[SUPPLIED DATA]

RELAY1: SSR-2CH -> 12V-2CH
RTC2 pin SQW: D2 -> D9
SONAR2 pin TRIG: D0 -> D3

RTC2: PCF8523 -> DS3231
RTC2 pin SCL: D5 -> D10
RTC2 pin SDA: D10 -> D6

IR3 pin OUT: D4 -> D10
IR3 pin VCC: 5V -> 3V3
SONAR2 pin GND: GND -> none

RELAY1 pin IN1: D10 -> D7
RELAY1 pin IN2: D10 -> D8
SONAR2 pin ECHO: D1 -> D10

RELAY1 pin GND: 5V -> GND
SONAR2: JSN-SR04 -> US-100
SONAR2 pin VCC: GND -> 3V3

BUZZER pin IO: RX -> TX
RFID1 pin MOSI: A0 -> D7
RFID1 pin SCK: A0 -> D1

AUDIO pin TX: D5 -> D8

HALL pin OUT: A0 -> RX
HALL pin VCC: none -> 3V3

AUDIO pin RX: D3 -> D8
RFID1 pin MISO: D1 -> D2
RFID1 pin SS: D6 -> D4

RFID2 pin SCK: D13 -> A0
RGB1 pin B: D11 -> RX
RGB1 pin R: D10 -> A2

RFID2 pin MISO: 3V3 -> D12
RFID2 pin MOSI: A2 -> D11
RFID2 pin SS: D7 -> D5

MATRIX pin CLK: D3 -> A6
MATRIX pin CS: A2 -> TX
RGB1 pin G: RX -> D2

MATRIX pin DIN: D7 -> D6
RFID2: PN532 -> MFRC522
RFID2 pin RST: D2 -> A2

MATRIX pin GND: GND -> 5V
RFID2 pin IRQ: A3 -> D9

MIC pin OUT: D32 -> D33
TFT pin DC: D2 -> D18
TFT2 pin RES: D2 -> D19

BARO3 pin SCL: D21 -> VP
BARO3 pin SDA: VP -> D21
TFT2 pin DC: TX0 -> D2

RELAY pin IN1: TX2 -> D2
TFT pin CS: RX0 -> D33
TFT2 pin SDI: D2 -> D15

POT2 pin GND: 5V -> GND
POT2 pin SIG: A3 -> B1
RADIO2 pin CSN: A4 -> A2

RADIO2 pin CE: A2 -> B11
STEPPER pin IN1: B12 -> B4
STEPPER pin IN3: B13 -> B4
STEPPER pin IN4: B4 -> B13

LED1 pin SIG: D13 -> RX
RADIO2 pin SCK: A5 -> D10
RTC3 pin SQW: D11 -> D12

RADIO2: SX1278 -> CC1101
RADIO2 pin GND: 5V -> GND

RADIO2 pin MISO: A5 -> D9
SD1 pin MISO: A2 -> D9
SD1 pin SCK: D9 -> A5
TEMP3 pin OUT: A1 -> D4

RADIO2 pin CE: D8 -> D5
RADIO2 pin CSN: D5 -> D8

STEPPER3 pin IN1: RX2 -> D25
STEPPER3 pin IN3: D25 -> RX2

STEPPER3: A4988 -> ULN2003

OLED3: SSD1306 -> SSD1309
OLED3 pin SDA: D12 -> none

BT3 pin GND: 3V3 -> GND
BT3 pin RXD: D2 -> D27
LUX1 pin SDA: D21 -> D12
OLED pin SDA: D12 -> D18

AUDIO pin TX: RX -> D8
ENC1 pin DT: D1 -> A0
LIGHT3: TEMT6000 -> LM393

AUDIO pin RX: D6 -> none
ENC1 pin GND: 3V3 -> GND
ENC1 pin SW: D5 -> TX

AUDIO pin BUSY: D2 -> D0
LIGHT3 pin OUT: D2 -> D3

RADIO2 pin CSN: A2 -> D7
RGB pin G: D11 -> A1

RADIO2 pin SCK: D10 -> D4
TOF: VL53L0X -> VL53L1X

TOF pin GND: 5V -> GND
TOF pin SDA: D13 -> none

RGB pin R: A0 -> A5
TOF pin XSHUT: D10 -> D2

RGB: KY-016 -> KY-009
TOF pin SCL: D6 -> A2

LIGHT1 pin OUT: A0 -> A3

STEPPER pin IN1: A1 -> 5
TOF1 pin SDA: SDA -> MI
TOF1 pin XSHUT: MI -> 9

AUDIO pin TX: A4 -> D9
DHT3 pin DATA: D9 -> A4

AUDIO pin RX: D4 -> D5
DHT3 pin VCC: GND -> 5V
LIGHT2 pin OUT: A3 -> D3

[/SUPPLIED DATA]

REQUIRED ACTION: Set down, exactly as they appear above, all lines from the one that has "AUDIO pin TX: RX -> D8" down to the one that has "RGB pin G: D11 -> A1", including those two and no others.

SOLUTION TO THIS TASK:
AUDIO pin TX: RX -> D8
ENC1 pin DT: D1 -> A0
LIGHT3: TEMT6000 -> LM393

AUDIO pin RX: D6 -> none
ENC1 pin GND: 3V3 -> GND
ENC1 pin SW: D5 -> TX

AUDIO pin BUSY: D2 -> D0
LIGHT3 pin OUT: D2 -> D3

RADIO2 pin CSN: A2 -> D7
RGB pin G: D11 -> A1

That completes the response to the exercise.